The records below should be printed once more, exactly as they appear.

INPUT DATA START

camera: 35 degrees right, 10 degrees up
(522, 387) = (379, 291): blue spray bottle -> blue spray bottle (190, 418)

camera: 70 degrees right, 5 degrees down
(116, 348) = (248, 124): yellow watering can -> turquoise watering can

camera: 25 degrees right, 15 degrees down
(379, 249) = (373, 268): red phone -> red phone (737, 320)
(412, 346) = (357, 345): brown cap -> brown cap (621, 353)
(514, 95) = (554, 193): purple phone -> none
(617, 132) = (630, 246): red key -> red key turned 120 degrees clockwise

INPUT DATA END

RESULT FOR THIS TASK:
camera: 35 degrees right, 10 degrees up
(522, 387) = (379, 291): blue spray bottle -> blue spray bottle (190, 418)

camera: 70 degrees right, 5 degrees down
(116, 348) = (248, 124): yellow watering can -> turquoise watering can

camera: 25 degrees right, 15 degrees down
(379, 249) = (373, 268): red phone -> red phone (737, 320)
(412, 346) = (357, 345): brown cap -> brown cap (621, 353)
(514, 95) = (554, 193): purple phone -> none
(617, 132) = (630, 246): red key -> red key turned 120 degrees clockwise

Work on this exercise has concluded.